WORK ITEM
Collect every line below that contains the word "none".

INFORMATION SUPPLIED
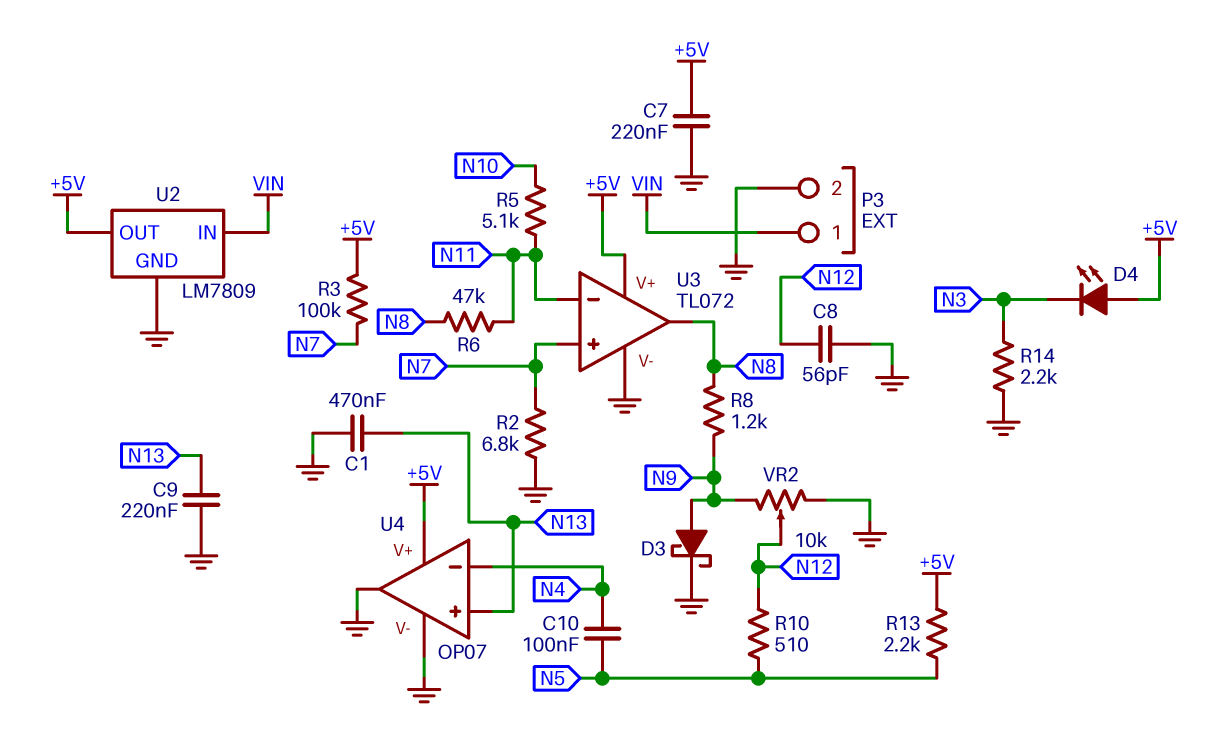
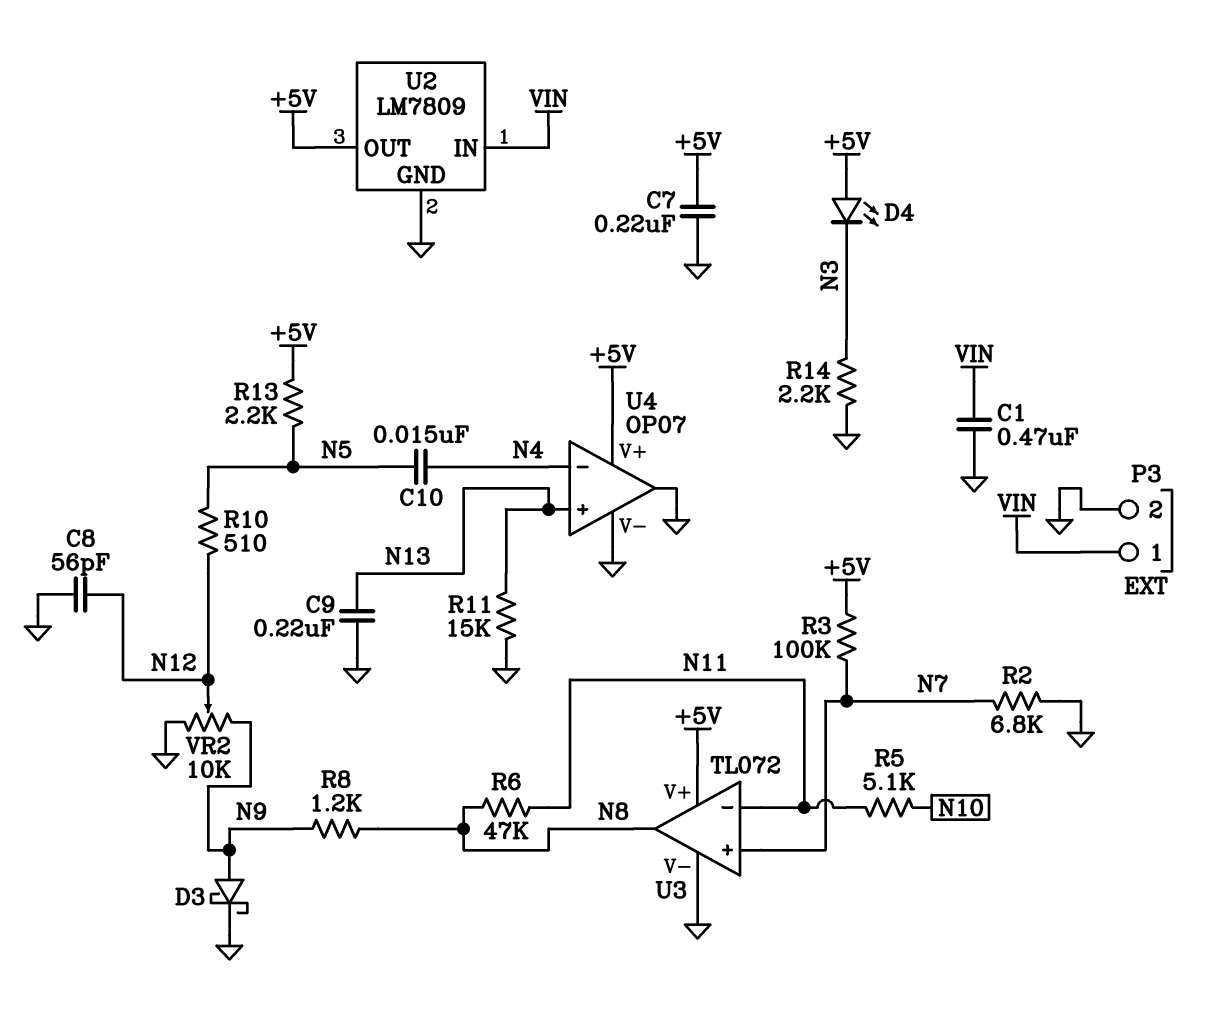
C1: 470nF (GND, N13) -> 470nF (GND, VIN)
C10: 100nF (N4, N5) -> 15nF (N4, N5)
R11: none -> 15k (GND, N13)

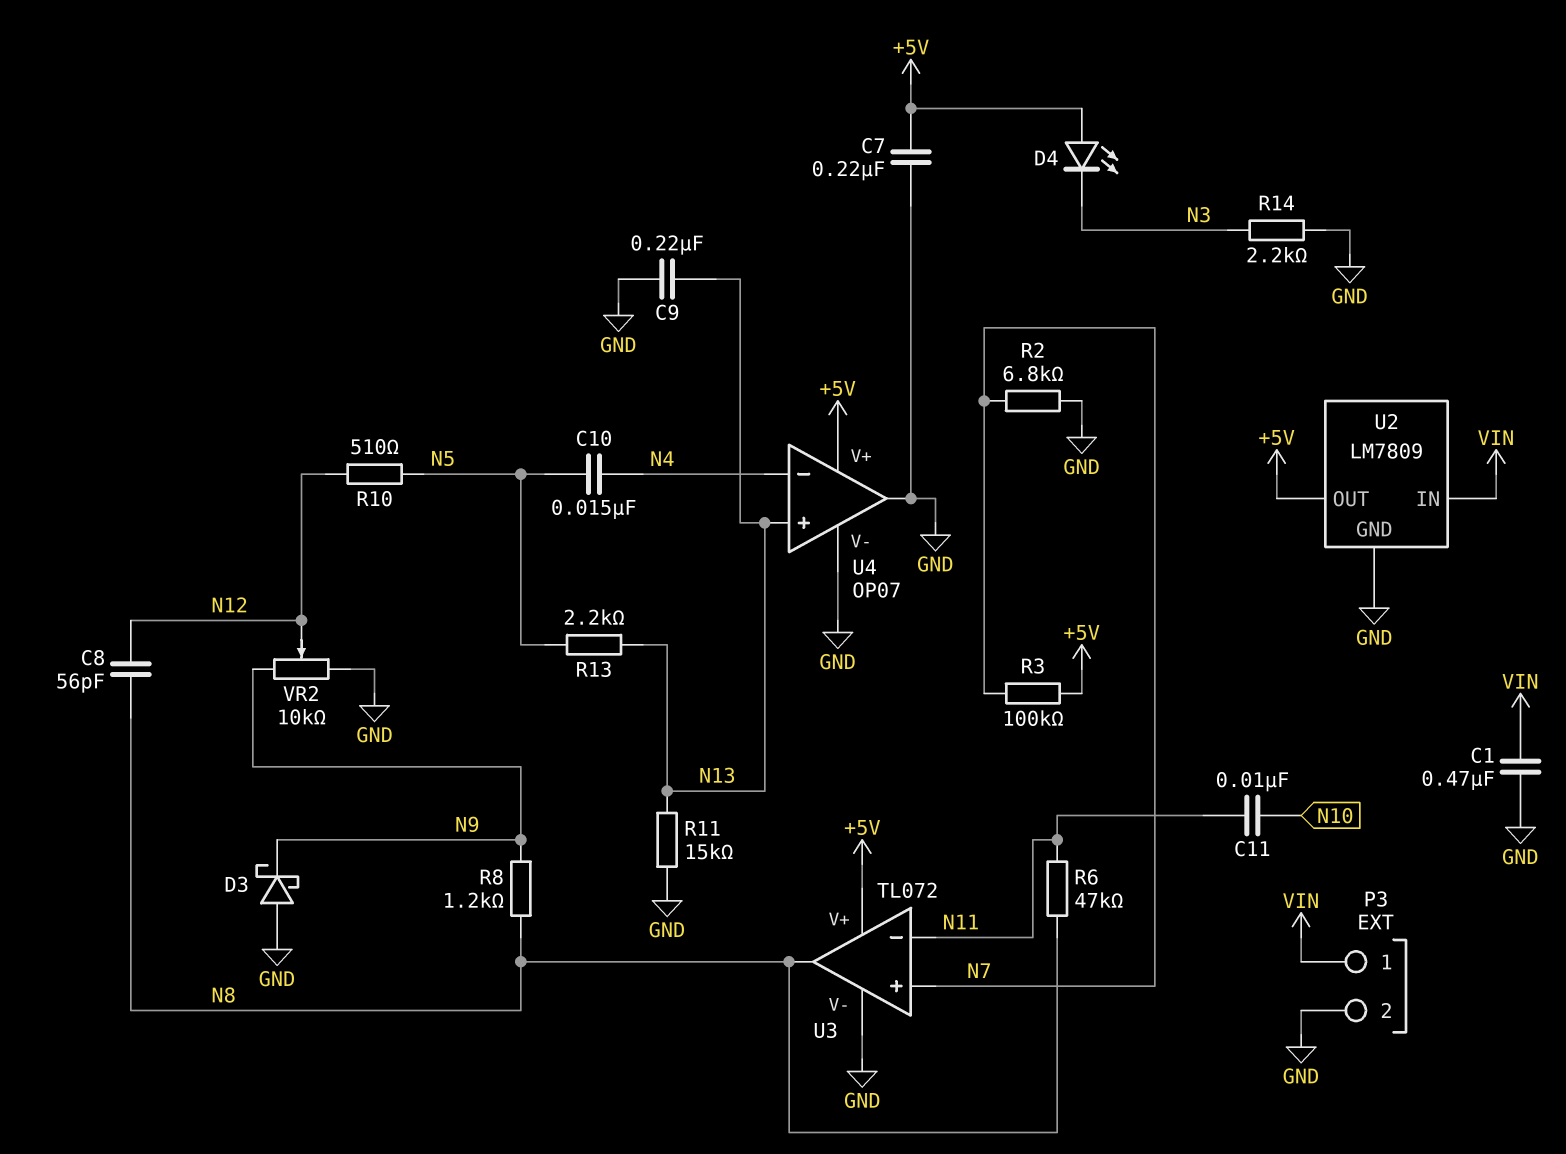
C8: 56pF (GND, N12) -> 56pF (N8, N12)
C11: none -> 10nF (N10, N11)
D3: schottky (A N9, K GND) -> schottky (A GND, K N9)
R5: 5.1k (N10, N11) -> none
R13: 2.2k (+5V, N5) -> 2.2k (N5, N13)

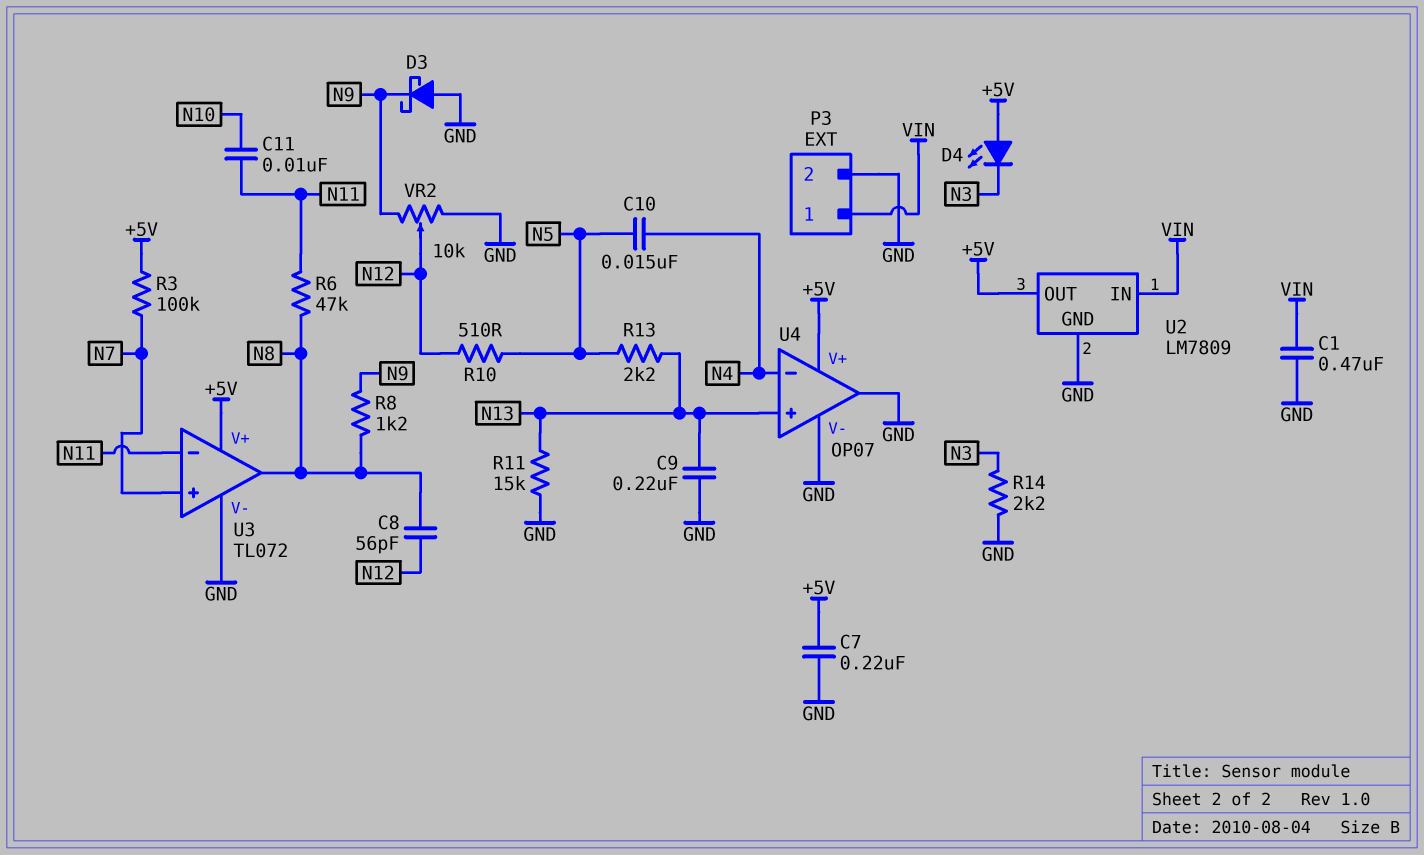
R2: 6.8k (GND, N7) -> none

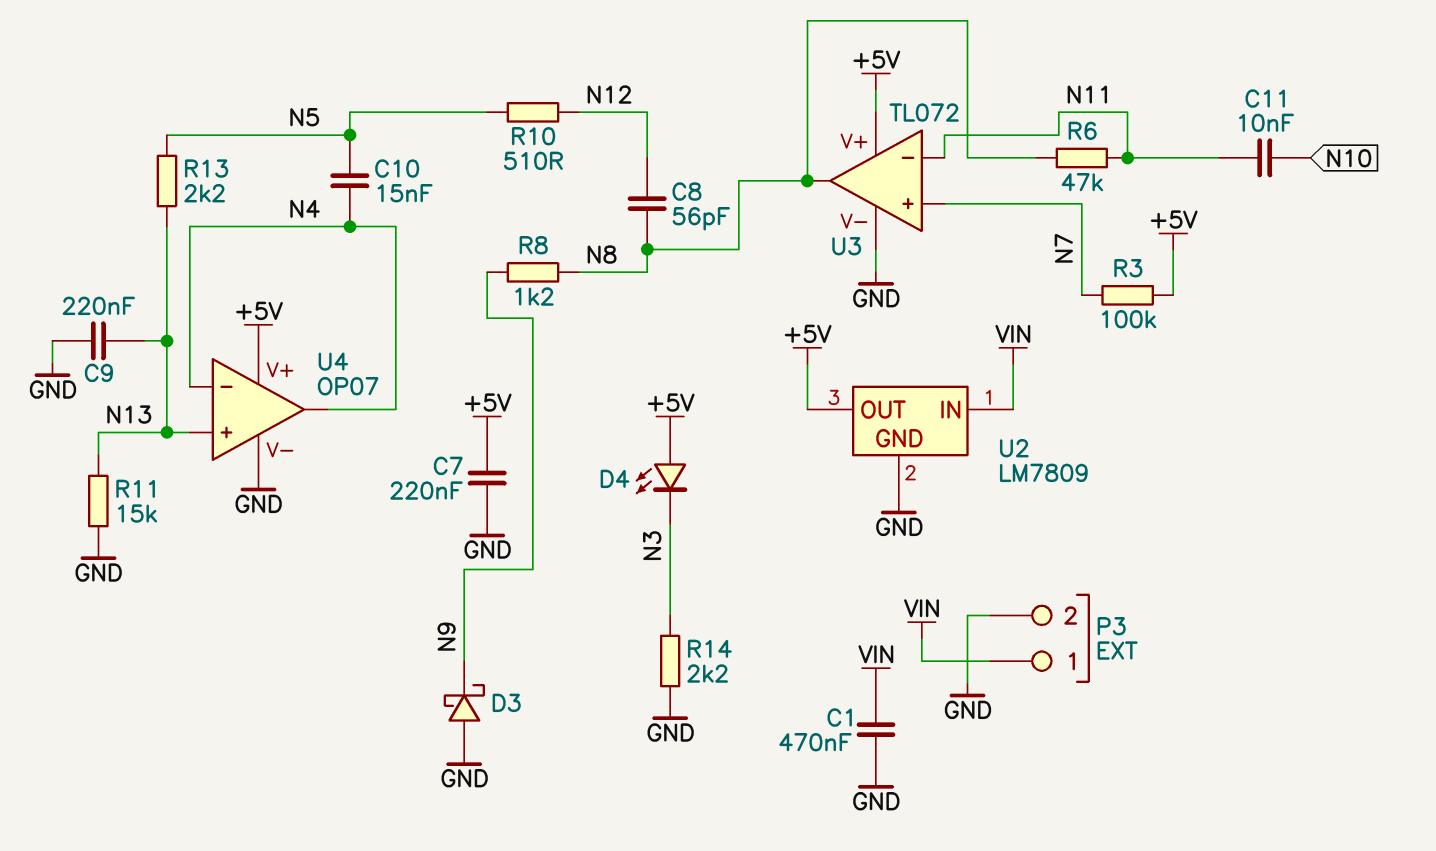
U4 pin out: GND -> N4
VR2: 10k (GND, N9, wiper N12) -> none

EXERCISE SOLUTION
R11: none -> 15k (GND, N13)
C11: none -> 10nF (N10, N11)
R5: 5.1k (N10, N11) -> none
R2: 6.8k (GND, N7) -> none
VR2: 10k (GND, N9, wiper N12) -> none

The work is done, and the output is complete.